> [Your task]:
All that is wanted is the exact lines from the first line of the data below through the line with "orange tile D6:E6", both ends included, with pictures omitted.

(Task material begins)

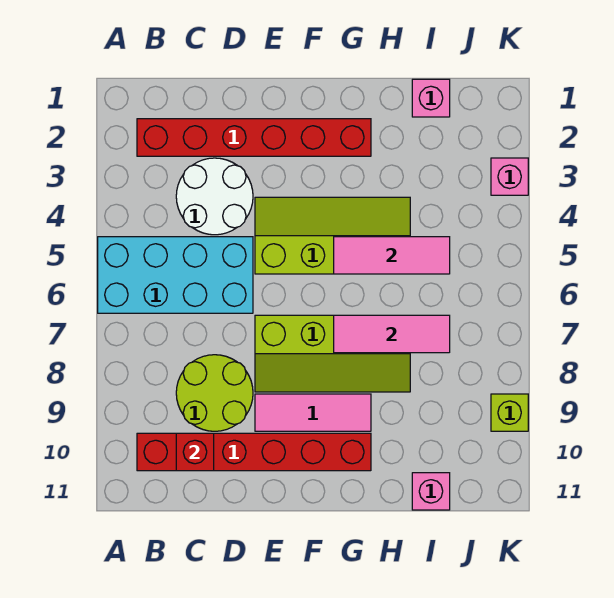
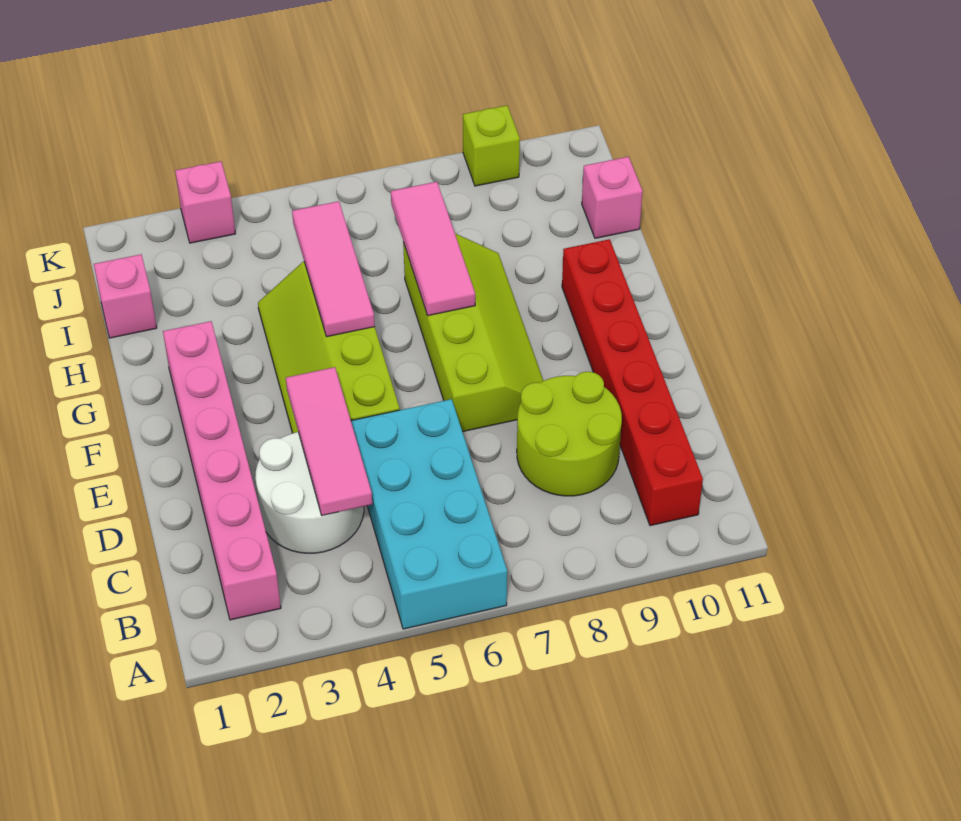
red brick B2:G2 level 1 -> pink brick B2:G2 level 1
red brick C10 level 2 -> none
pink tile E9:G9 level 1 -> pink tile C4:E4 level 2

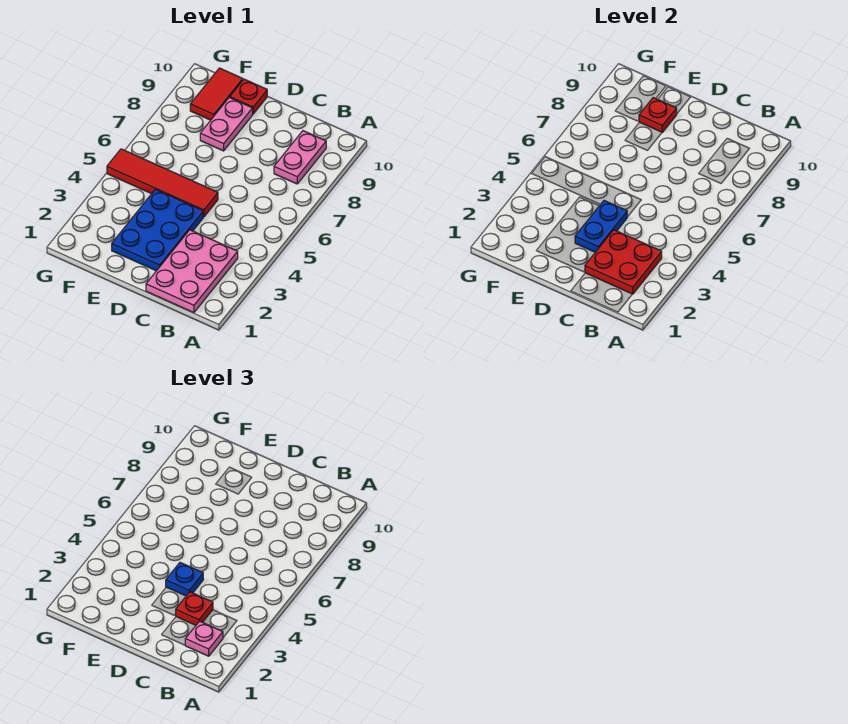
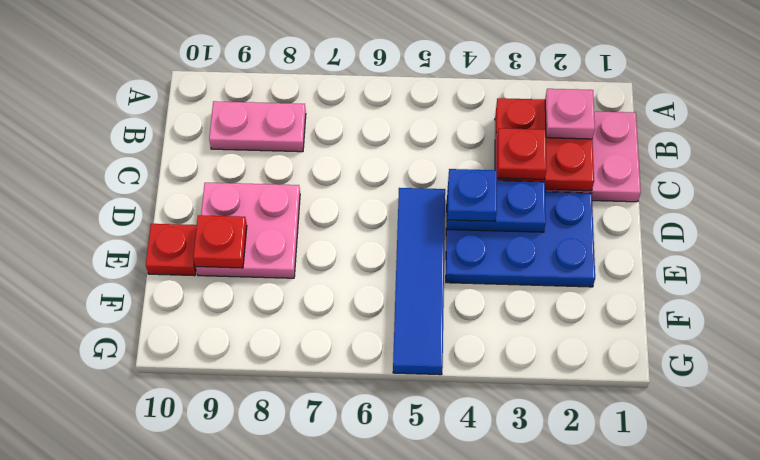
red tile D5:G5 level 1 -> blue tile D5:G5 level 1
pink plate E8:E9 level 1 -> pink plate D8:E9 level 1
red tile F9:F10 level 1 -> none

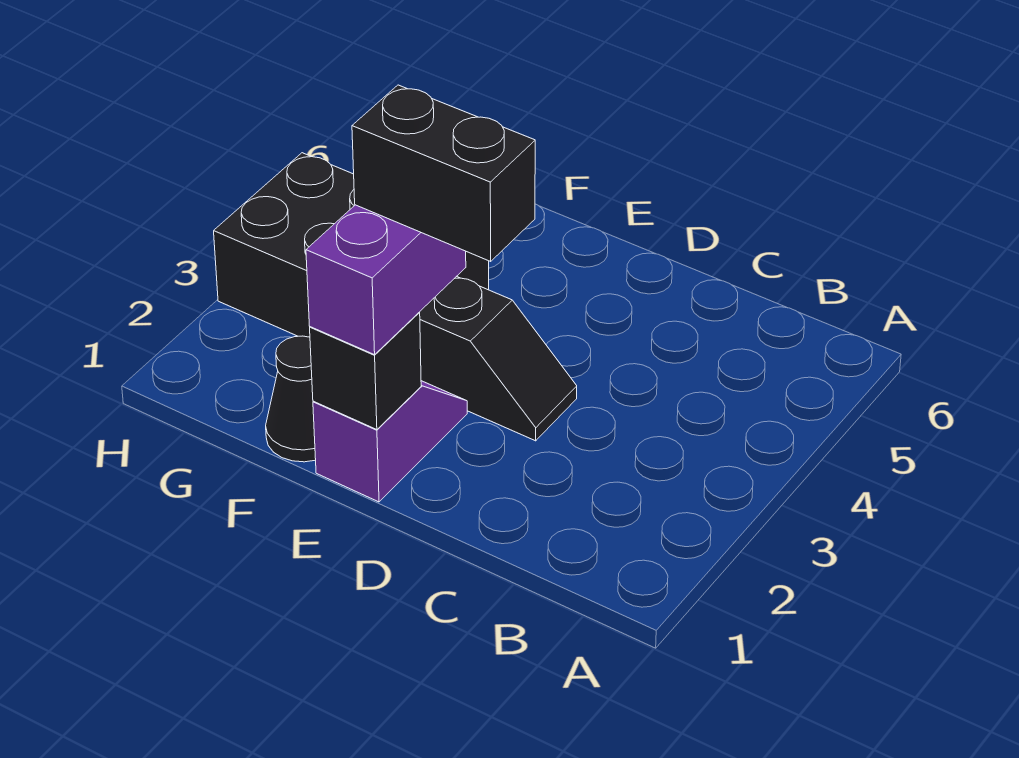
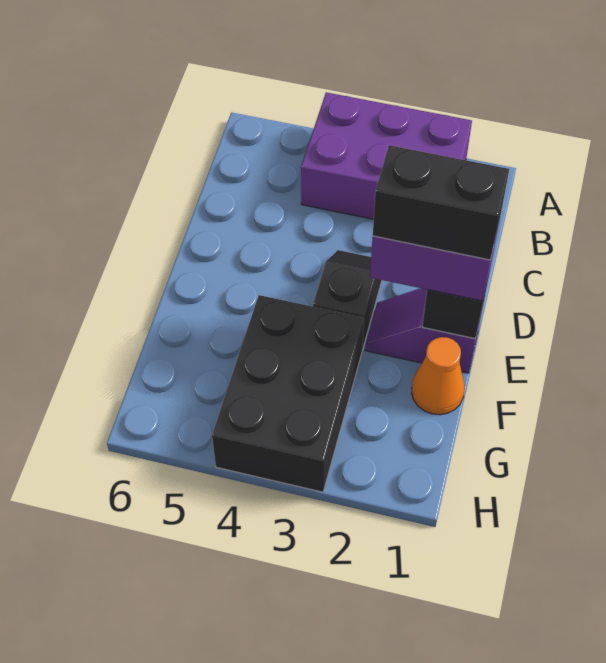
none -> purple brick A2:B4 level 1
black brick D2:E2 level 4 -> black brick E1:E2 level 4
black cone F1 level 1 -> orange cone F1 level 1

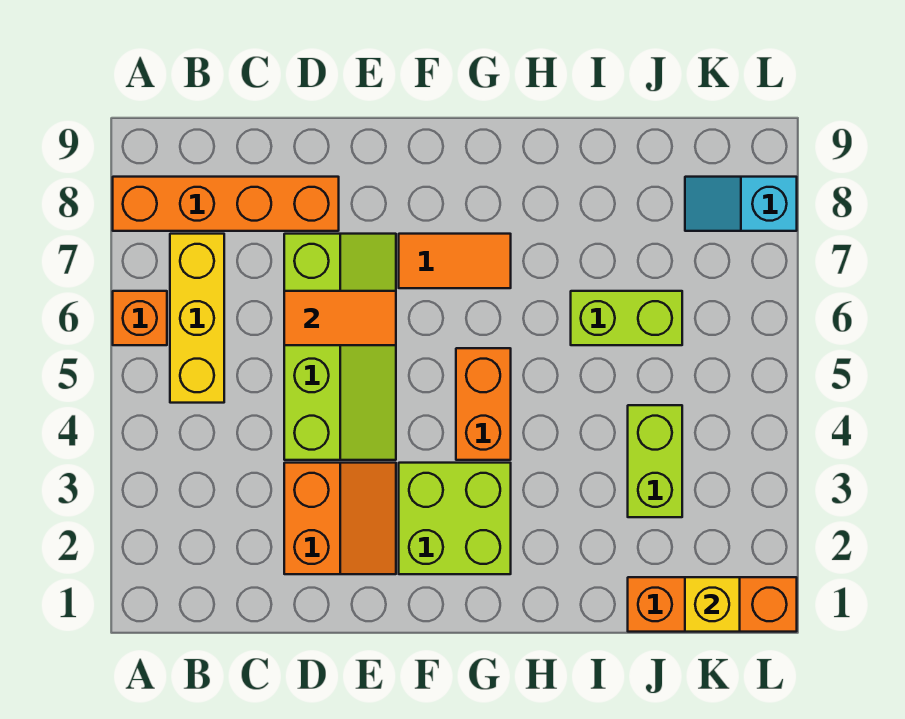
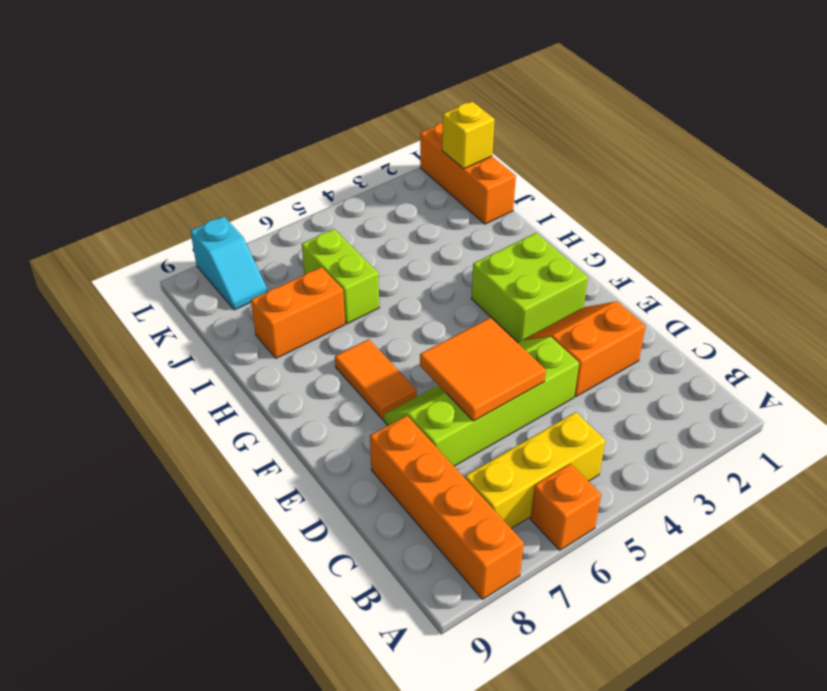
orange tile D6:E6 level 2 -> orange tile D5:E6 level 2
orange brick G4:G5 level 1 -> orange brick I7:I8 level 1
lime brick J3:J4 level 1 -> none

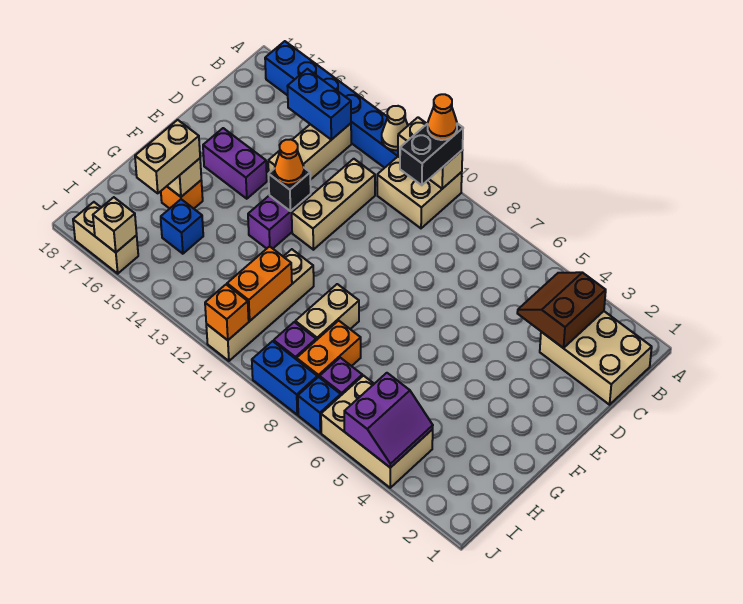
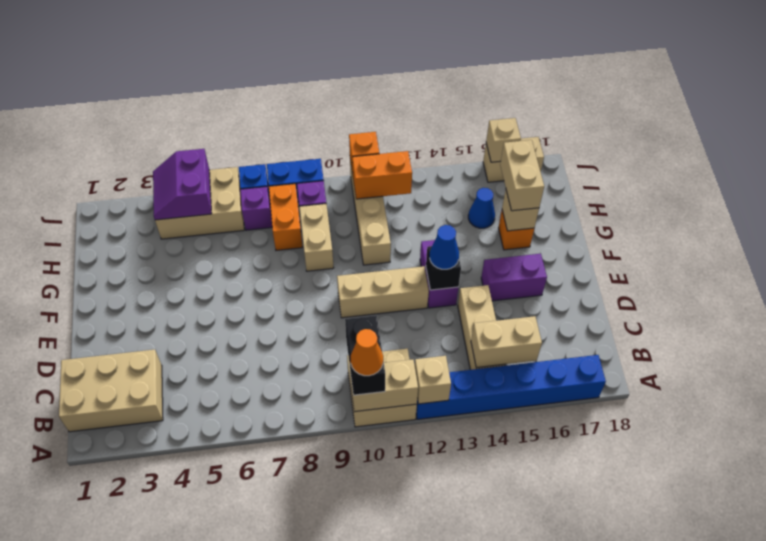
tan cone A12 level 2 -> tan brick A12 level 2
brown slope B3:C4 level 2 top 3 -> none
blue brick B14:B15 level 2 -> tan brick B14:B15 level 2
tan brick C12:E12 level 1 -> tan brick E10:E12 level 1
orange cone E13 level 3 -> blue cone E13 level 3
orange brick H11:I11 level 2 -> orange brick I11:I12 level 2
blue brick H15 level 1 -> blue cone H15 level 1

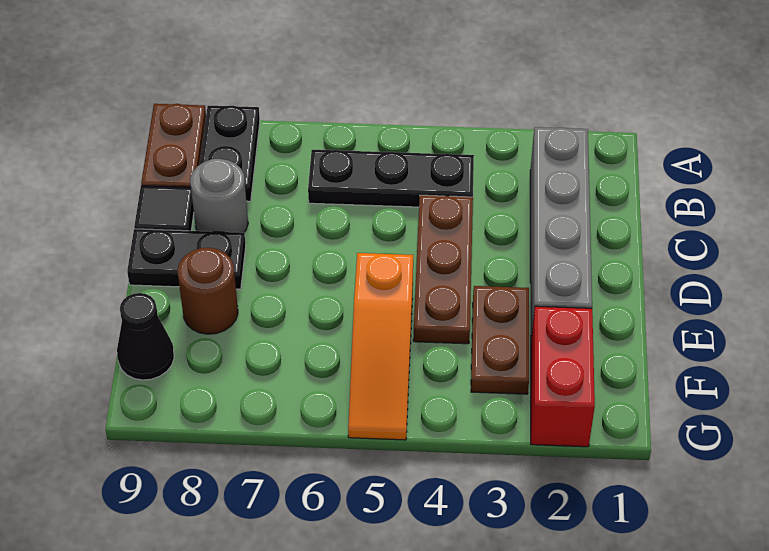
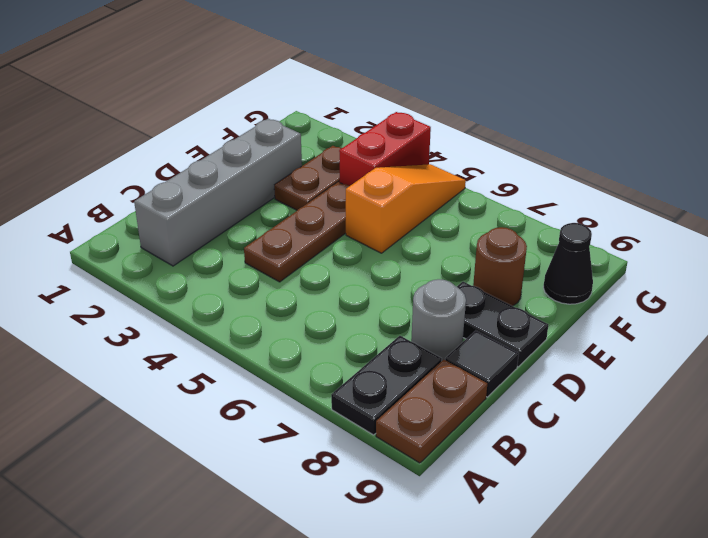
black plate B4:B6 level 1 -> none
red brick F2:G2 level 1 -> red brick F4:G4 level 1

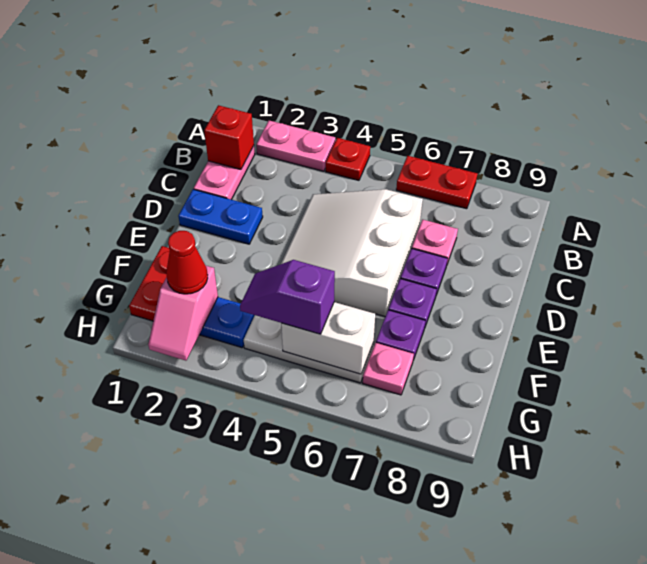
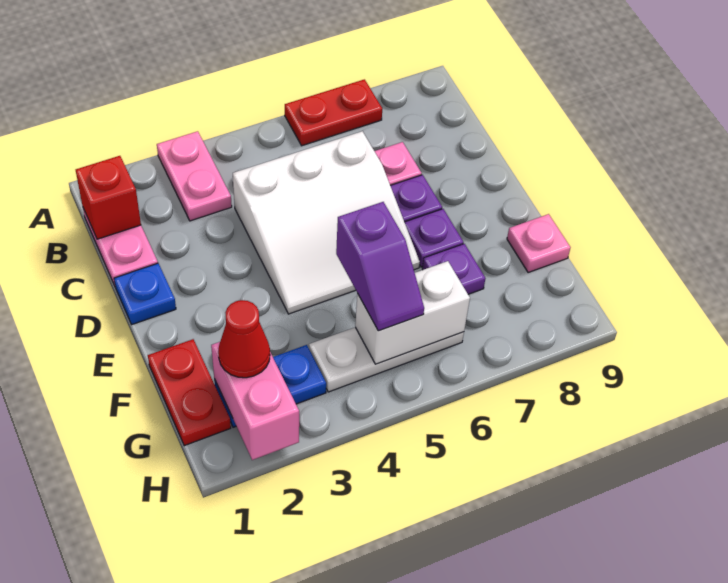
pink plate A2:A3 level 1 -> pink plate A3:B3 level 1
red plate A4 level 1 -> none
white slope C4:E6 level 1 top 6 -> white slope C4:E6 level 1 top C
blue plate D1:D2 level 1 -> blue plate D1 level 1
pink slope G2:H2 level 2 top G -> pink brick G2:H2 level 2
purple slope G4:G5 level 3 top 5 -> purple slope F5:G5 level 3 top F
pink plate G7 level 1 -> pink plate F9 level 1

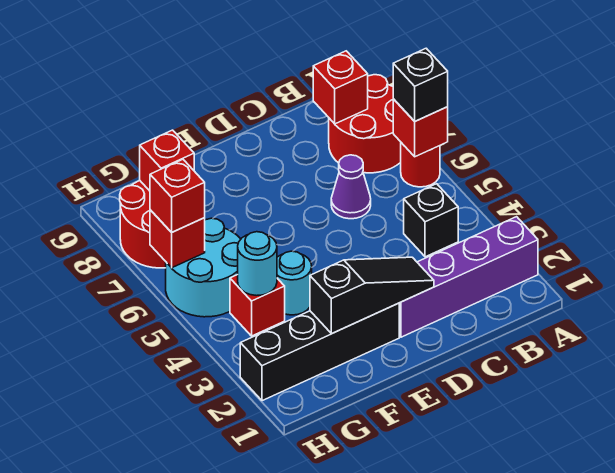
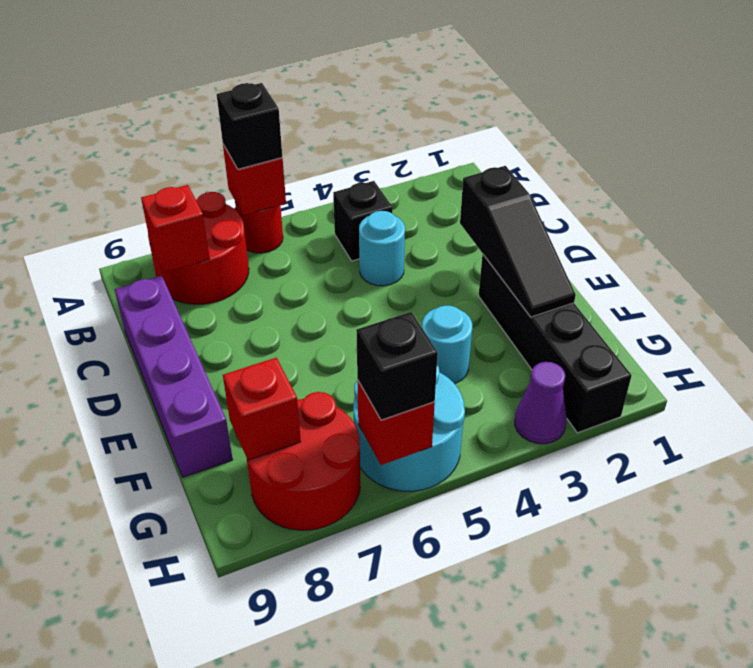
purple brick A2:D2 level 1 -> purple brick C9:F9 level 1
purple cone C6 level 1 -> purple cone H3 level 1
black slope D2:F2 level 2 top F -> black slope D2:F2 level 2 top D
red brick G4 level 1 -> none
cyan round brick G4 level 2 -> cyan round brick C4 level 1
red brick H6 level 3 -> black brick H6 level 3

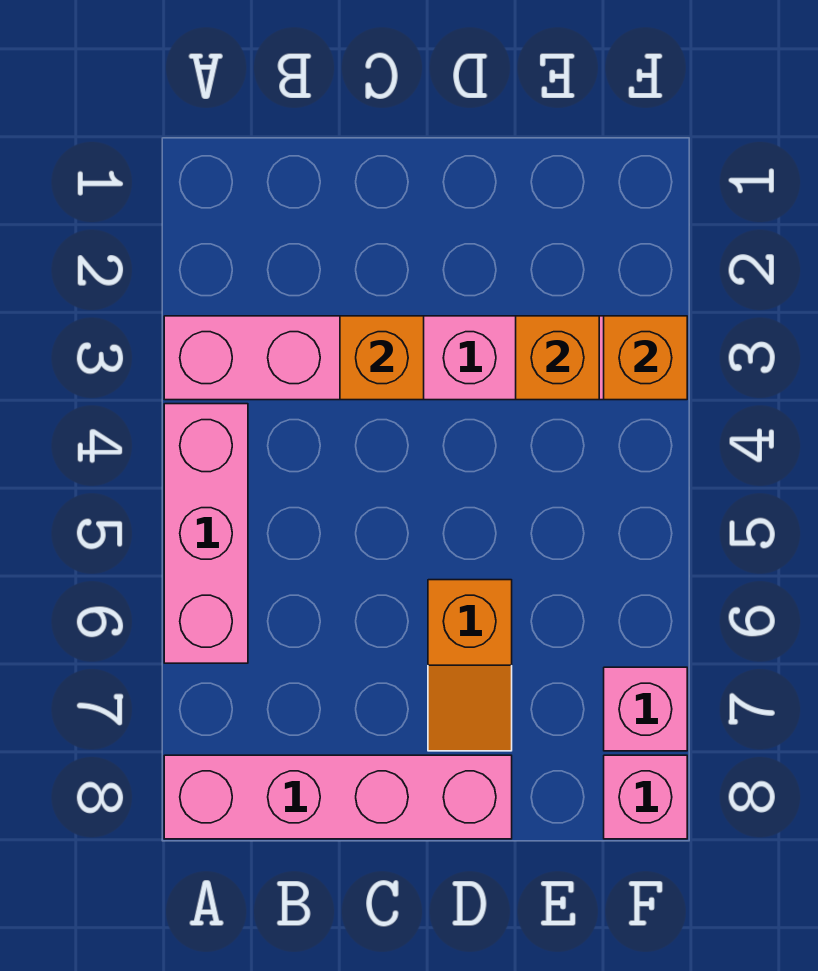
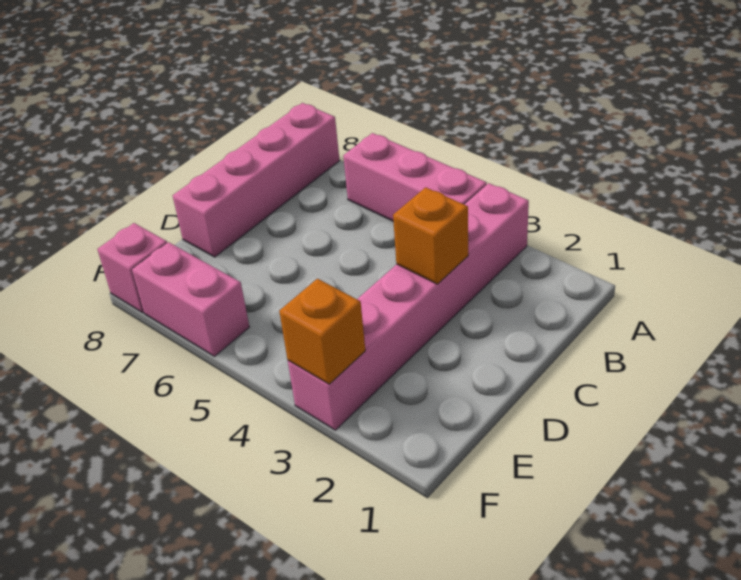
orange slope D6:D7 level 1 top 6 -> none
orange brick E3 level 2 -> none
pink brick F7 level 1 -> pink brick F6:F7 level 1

(Task material ends)

> [Exercise output]:
red brick B2:G2 level 1 -> pink brick B2:G2 level 1
red brick C10 level 2 -> none
pink tile E9:G9 level 1 -> pink tile C4:E4 level 2

red tile D5:G5 level 1 -> blue tile D5:G5 level 1
pink plate E8:E9 level 1 -> pink plate D8:E9 level 1
red tile F9:F10 level 1 -> none

none -> purple brick A2:B4 level 1
black brick D2:E2 level 4 -> black brick E1:E2 level 4
black cone F1 level 1 -> orange cone F1 level 1

orange tile D6:E6 level 2 -> orange tile D5:E6 level 2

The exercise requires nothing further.